[Object transformation records]
-- -- --
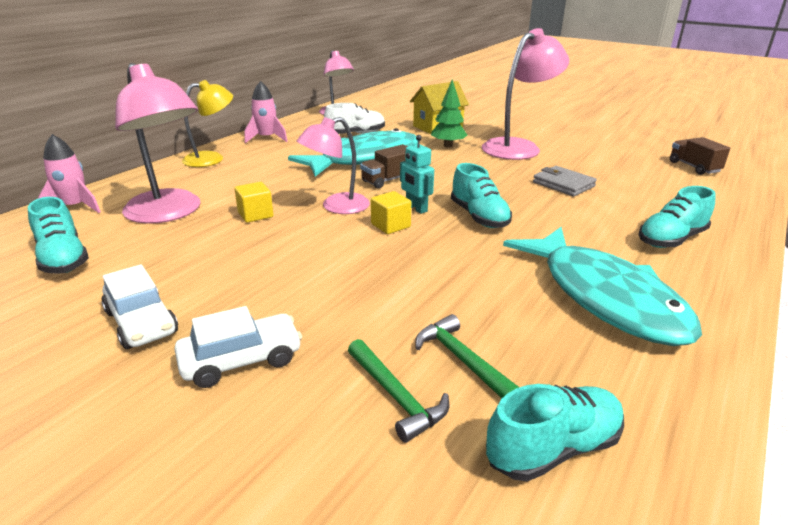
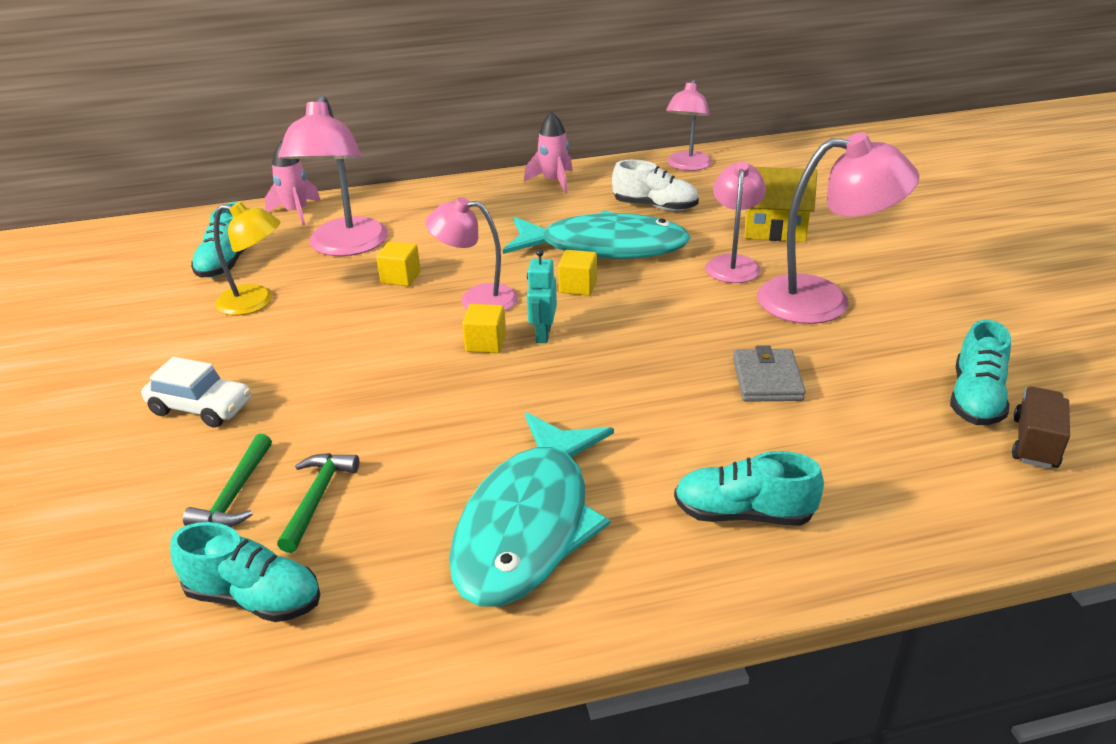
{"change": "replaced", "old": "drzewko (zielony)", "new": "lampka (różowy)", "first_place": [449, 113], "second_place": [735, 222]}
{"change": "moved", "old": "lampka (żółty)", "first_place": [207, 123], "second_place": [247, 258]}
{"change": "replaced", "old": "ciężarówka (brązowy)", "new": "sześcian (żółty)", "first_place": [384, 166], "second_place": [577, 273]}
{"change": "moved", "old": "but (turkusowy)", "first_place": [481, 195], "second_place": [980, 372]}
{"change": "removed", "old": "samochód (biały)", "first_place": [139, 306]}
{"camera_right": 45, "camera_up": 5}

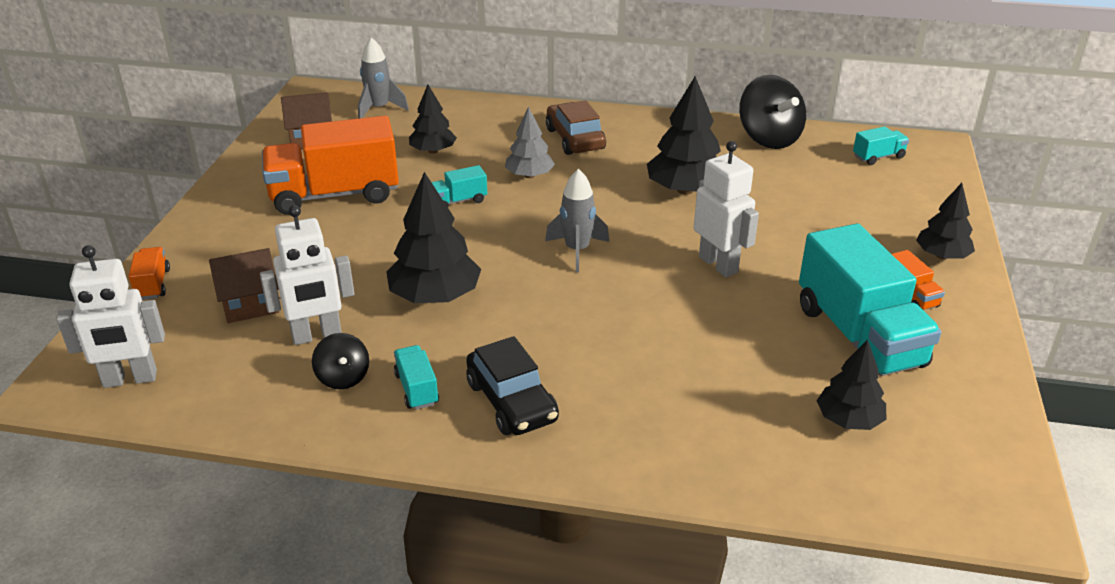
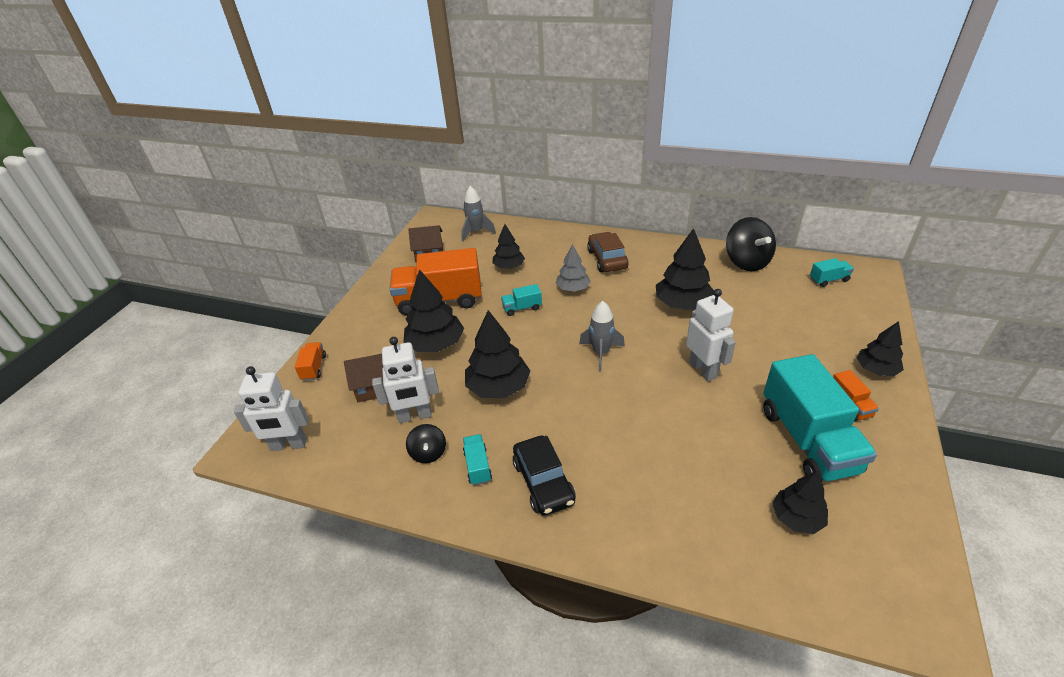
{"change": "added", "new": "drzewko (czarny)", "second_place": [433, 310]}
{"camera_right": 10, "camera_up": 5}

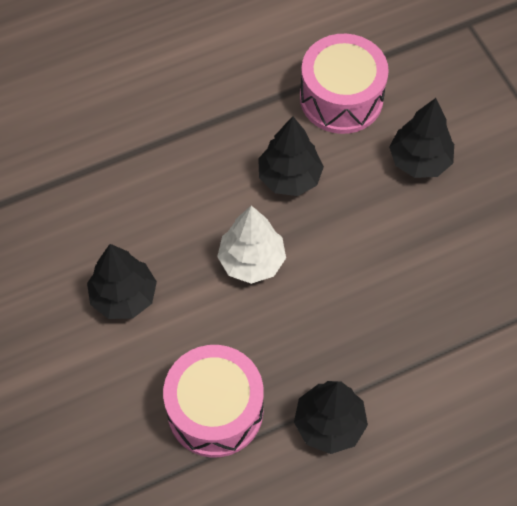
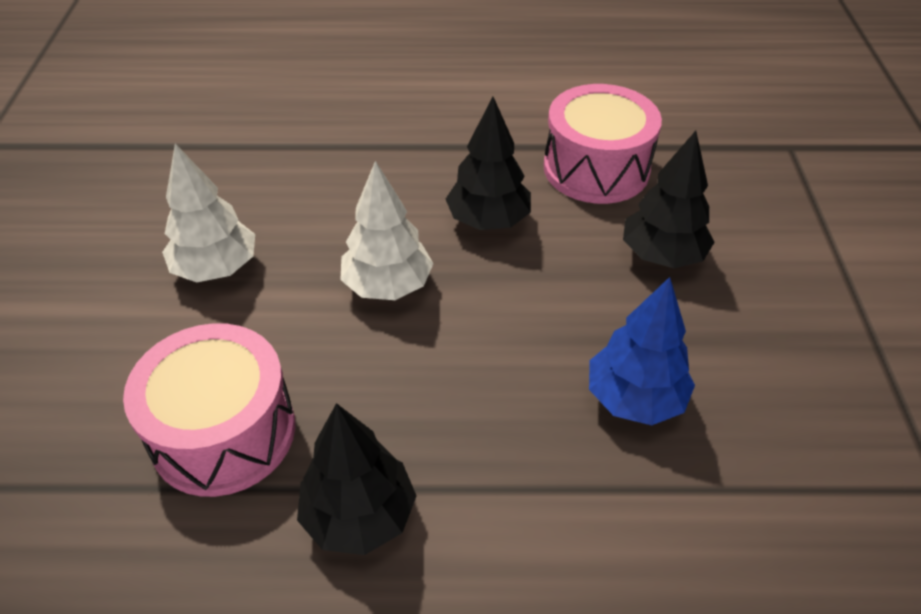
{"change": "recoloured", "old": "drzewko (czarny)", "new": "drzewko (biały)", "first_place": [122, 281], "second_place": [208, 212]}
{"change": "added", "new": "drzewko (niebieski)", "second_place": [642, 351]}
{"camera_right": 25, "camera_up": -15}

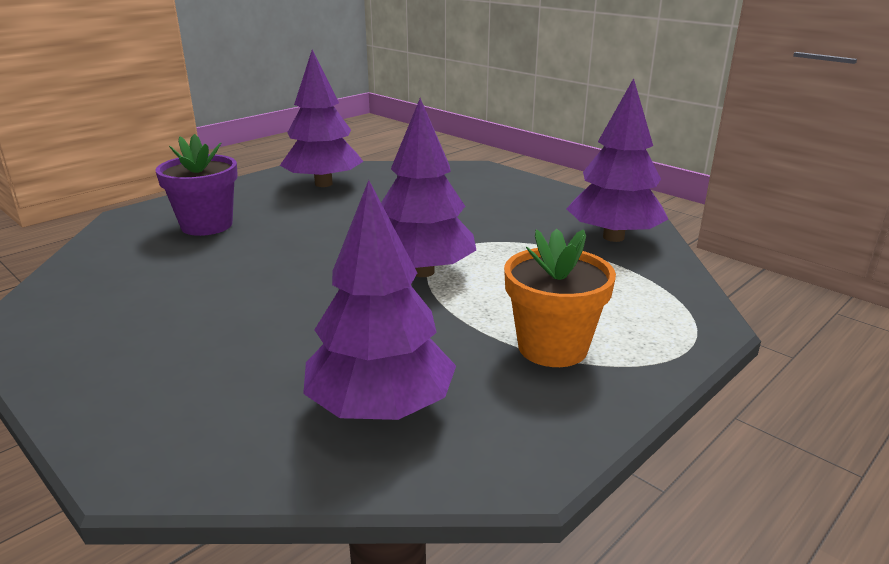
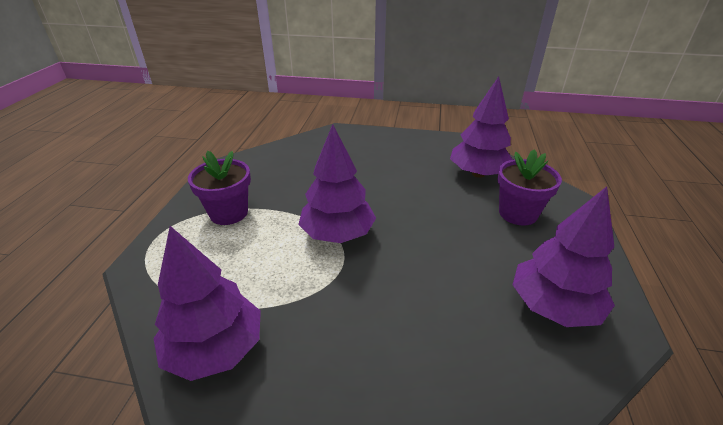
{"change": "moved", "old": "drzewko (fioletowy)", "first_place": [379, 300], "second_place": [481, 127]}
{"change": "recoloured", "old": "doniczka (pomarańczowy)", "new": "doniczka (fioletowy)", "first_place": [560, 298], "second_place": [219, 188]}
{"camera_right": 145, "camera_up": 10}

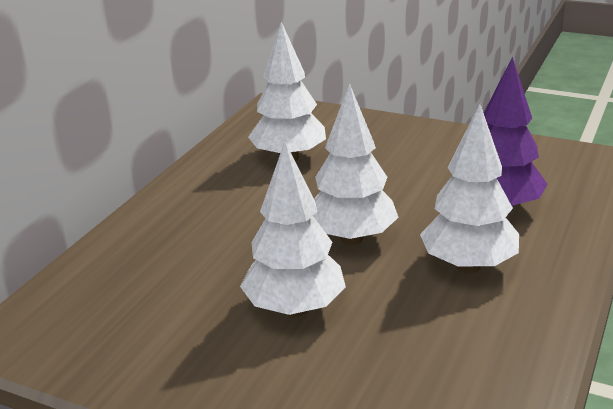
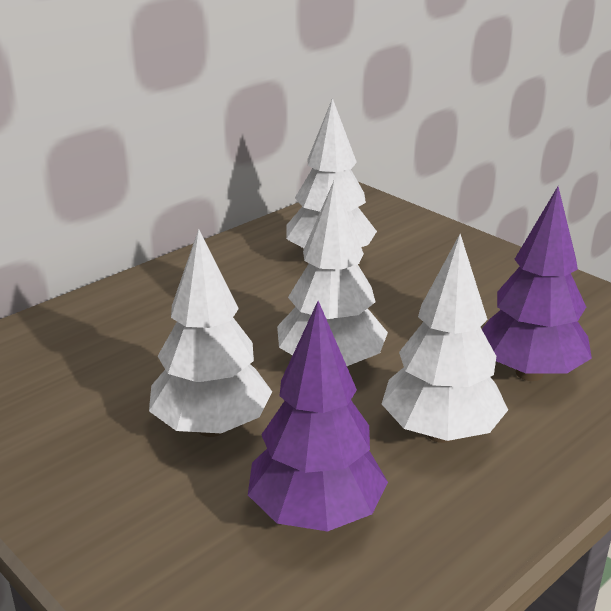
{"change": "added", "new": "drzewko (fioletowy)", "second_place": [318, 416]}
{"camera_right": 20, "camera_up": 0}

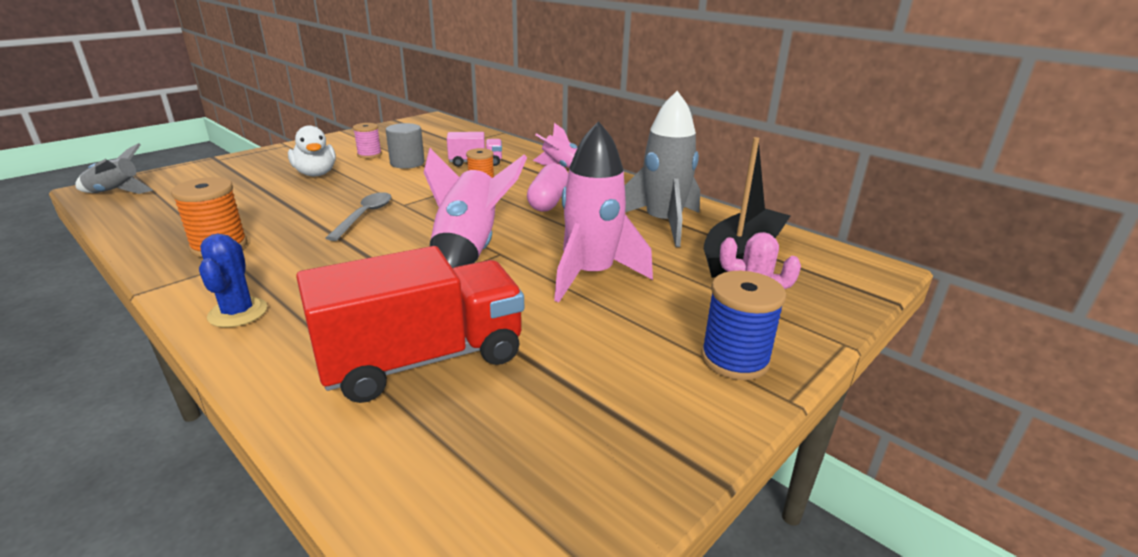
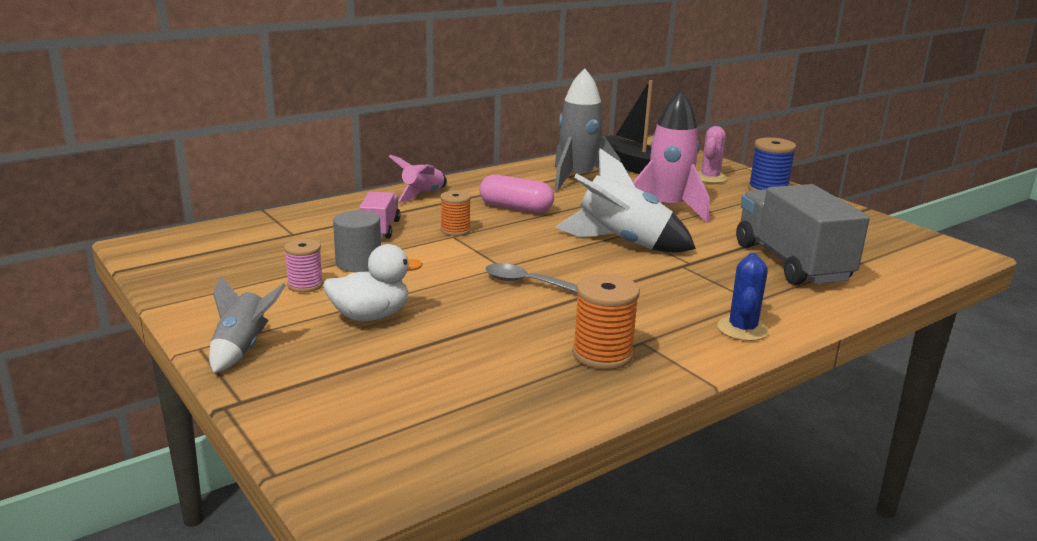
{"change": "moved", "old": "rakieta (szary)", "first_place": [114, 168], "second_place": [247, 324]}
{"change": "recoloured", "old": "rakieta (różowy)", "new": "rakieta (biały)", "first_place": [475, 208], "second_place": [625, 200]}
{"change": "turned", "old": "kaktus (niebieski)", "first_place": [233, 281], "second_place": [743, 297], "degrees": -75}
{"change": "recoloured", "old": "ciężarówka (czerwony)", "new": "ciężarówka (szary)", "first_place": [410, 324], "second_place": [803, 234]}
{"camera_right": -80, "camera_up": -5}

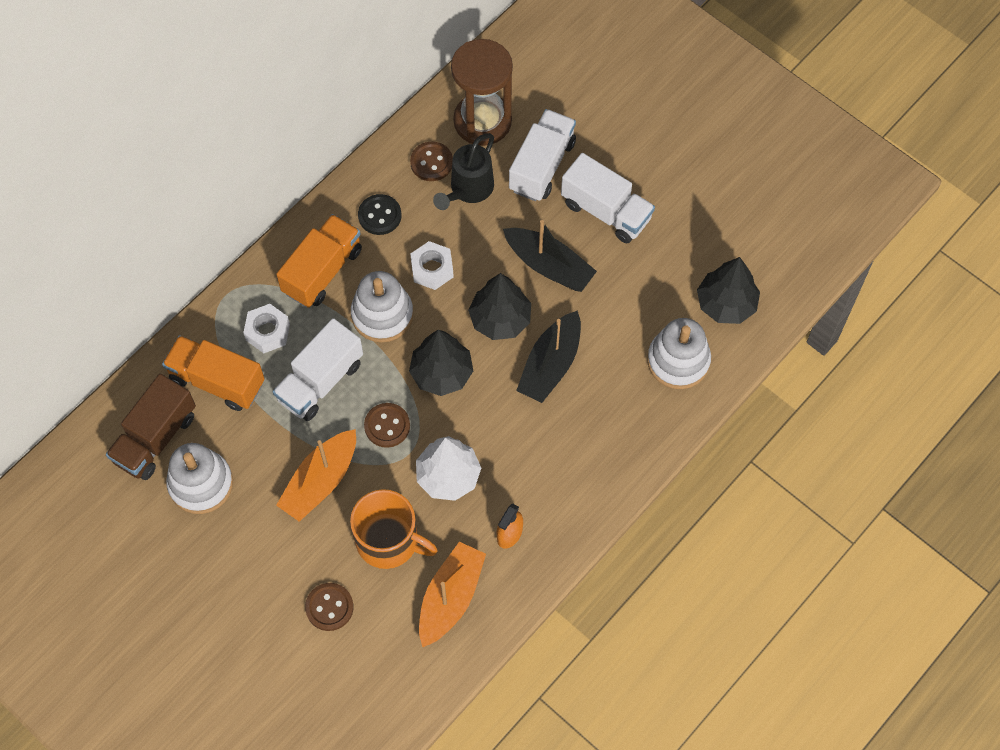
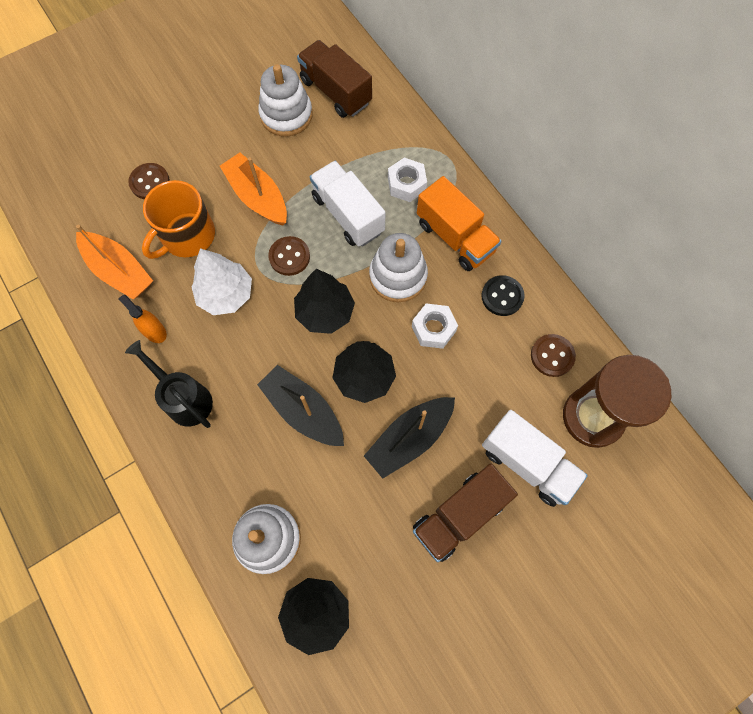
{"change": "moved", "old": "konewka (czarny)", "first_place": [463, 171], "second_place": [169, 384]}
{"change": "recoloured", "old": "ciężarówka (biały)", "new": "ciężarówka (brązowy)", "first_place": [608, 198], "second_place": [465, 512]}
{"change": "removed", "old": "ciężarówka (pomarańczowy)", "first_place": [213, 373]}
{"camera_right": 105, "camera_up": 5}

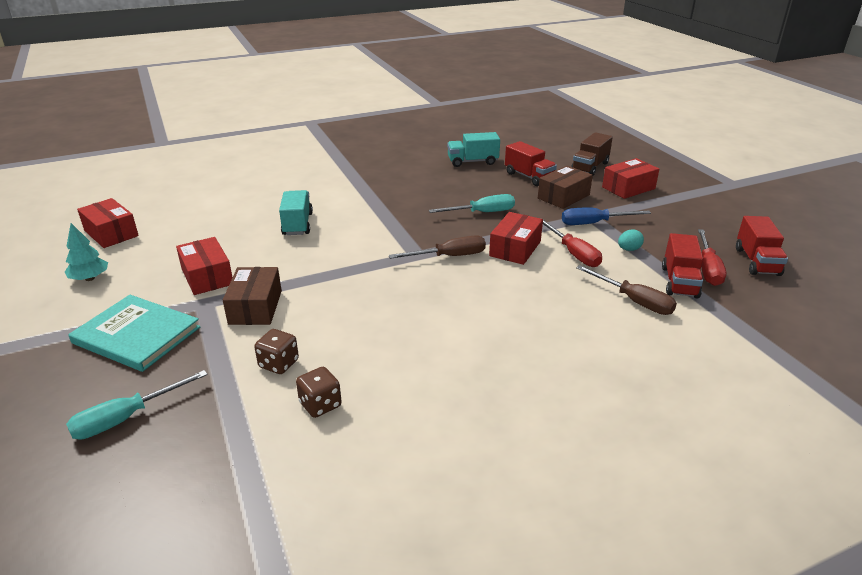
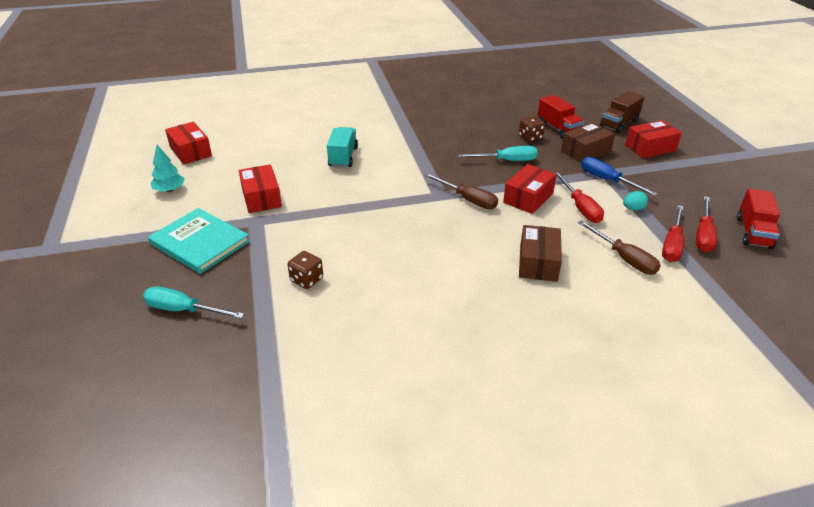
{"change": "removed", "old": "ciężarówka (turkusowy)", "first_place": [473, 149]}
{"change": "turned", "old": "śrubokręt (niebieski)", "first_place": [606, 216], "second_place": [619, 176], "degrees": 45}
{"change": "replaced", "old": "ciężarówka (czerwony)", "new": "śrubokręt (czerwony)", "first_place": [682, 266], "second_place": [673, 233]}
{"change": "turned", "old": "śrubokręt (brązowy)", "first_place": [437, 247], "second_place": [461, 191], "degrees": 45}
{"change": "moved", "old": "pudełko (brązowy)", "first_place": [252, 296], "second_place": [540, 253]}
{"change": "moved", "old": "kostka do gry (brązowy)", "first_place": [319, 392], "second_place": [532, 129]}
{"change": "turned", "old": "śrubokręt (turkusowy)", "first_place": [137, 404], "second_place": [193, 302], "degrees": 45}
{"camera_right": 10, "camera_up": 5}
-- -- --
Repeat every record precisely. Any picture among them stays out of the copy.

-- Solution to the problem --
{"change": "replaced", "old": "drzewko (zielony)", "new": "lampka (różowy)", "first_place": [449, 113], "second_place": [735, 222]}
{"change": "moved", "old": "lampka (żółty)", "first_place": [207, 123], "second_place": [247, 258]}
{"change": "replaced", "old": "ciężarówka (brązowy)", "new": "sześcian (żółty)", "first_place": [384, 166], "second_place": [577, 273]}
{"change": "moved", "old": "but (turkusowy)", "first_place": [481, 195], "second_place": [980, 372]}
{"change": "removed", "old": "samochód (biały)", "first_place": [139, 306]}
{"camera_right": 45, "camera_up": 5}

{"change": "added", "new": "drzewko (czarny)", "second_place": [433, 310]}
{"camera_right": 10, "camera_up": 5}

{"change": "recoloured", "old": "drzewko (czarny)", "new": "drzewko (biały)", "first_place": [122, 281], "second_place": [208, 212]}
{"change": "added", "new": "drzewko (niebieski)", "second_place": [642, 351]}
{"camera_right": 25, "camera_up": -15}

{"change": "moved", "old": "drzewko (fioletowy)", "first_place": [379, 300], "second_place": [481, 127]}
{"change": "recoloured", "old": "doniczka (pomarańczowy)", "new": "doniczka (fioletowy)", "first_place": [560, 298], "second_place": [219, 188]}
{"camera_right": 145, "camera_up": 10}

{"change": "added", "new": "drzewko (fioletowy)", "second_place": [318, 416]}
{"camera_right": 20, "camera_up": 0}

{"change": "moved", "old": "rakieta (szary)", "first_place": [114, 168], "second_place": [247, 324]}
{"change": "recoloured", "old": "rakieta (różowy)", "new": "rakieta (biały)", "first_place": [475, 208], "second_place": [625, 200]}
{"change": "turned", "old": "kaktus (niebieski)", "first_place": [233, 281], "second_place": [743, 297], "degrees": -75}
{"change": "recoloured", "old": "ciężarówka (czerwony)", "new": "ciężarówka (szary)", "first_place": [410, 324], "second_place": [803, 234]}
{"camera_right": -80, "camera_up": -5}

{"change": "moved", "old": "konewka (czarny)", "first_place": [463, 171], "second_place": [169, 384]}
{"change": "recoloured", "old": "ciężarówka (biały)", "new": "ciężarówka (brązowy)", "first_place": [608, 198], "second_place": [465, 512]}
{"change": "removed", "old": "ciężarówka (pomarańczowy)", "first_place": [213, 373]}
{"camera_right": 105, "camera_up": 5}

{"change": "removed", "old": "ciężarówka (turkusowy)", "first_place": [473, 149]}
{"change": "turned", "old": "śrubokręt (niebieski)", "first_place": [606, 216], "second_place": [619, 176], "degrees": 45}
{"change": "replaced", "old": "ciężarówka (czerwony)", "new": "śrubokręt (czerwony)", "first_place": [682, 266], "second_place": [673, 233]}
{"change": "turned", "old": "śrubokręt (brązowy)", "first_place": [437, 247], "second_place": [461, 191], "degrees": 45}
{"change": "moved", "old": "pudełko (brązowy)", "first_place": [252, 296], "second_place": [540, 253]}
{"change": "moved", "old": "kostka do gry (brązowy)", "first_place": [319, 392], "second_place": [532, 129]}
{"change": "turned", "old": "śrubokręt (turkusowy)", "first_place": [137, 404], "second_place": [193, 302], "degrees": 45}
{"camera_right": 10, "camera_up": 5}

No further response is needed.